___ Extracted data ___

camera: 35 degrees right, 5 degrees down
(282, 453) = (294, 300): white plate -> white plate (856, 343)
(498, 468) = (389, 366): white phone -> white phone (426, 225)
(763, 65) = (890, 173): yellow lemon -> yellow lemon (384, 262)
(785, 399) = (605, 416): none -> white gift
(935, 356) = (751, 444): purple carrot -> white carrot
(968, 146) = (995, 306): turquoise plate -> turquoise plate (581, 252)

___
___ Extracted data ___

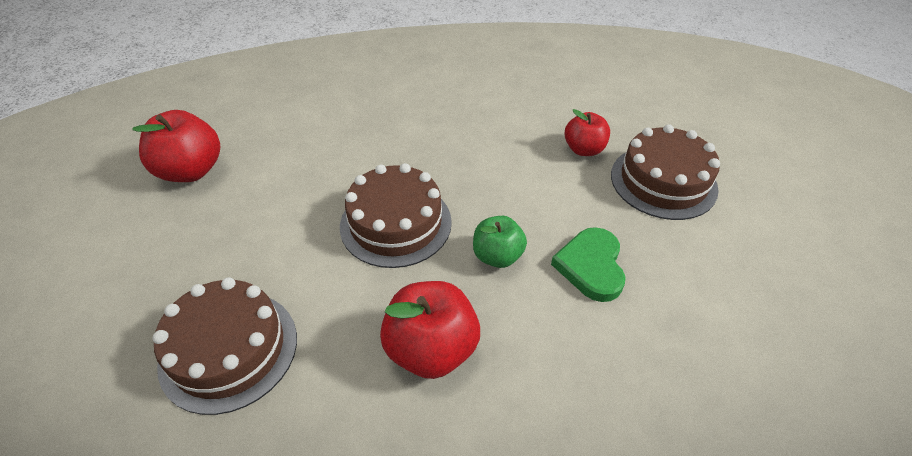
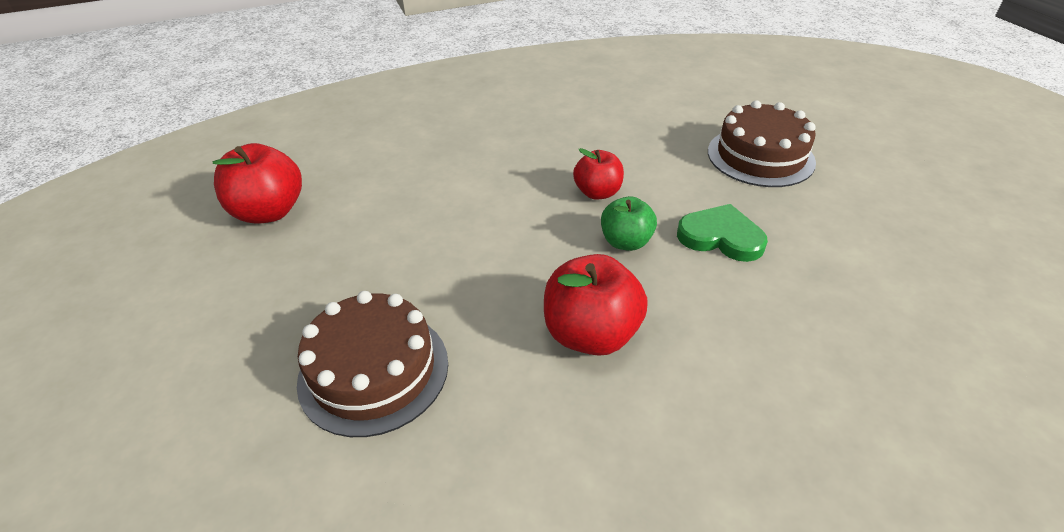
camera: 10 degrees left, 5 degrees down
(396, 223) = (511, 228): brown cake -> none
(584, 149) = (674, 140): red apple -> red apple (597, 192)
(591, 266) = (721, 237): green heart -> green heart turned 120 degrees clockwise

___
___ Extracted data ___

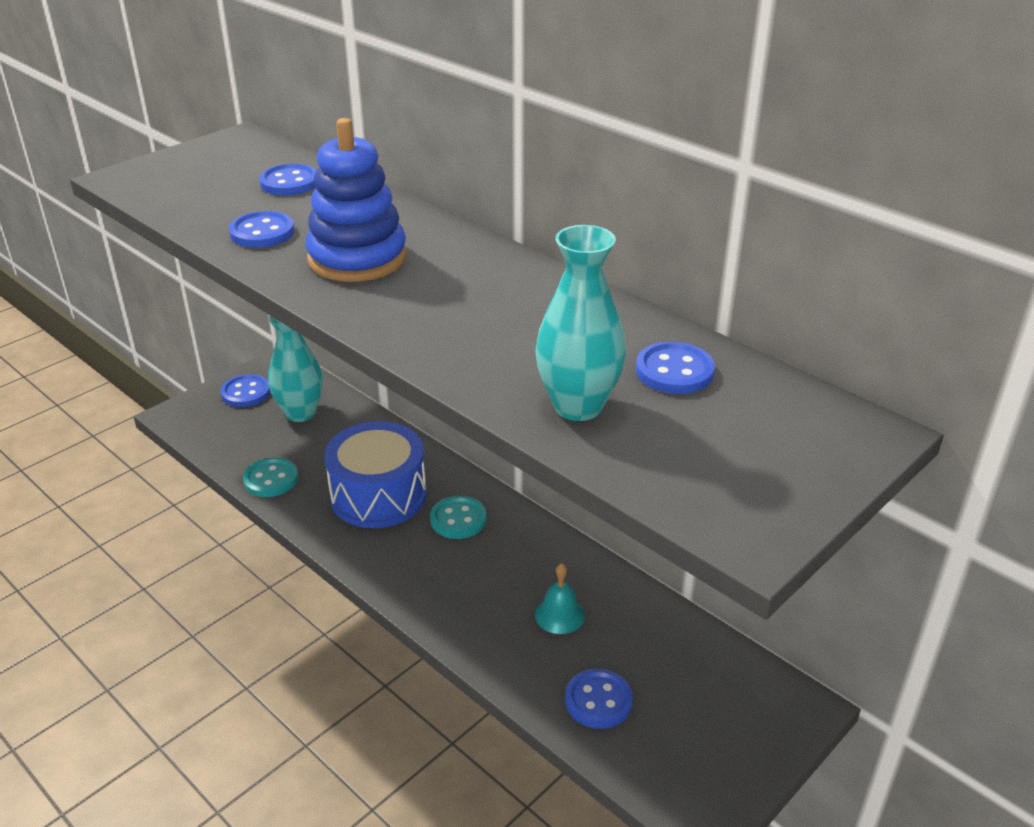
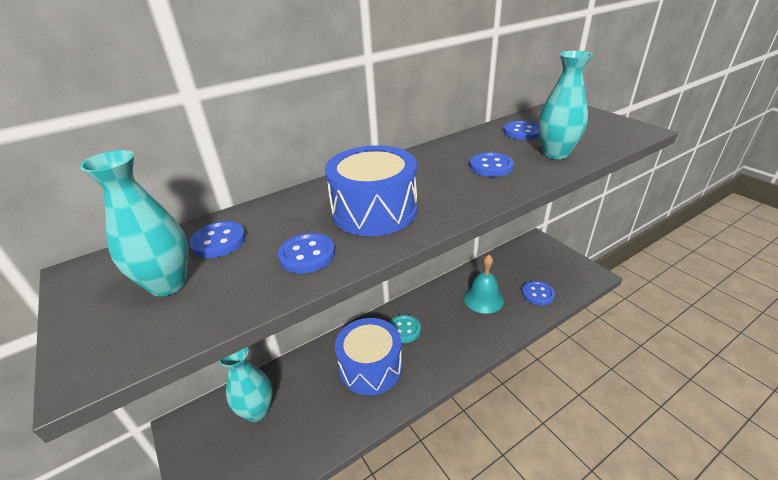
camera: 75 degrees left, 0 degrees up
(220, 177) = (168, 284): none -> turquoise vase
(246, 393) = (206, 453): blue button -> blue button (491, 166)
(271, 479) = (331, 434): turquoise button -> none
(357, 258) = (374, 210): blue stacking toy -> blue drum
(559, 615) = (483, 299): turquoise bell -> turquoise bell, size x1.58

___

# Task requirements
Scan the lines above for the word "white". Return each one that has it.

# Task result
(282, 453) = (294, 300): white plate -> white plate (856, 343)
(498, 468) = (389, 366): white phone -> white phone (426, 225)
(785, 399) = (605, 416): none -> white gift
(935, 356) = (751, 444): purple carrot -> white carrot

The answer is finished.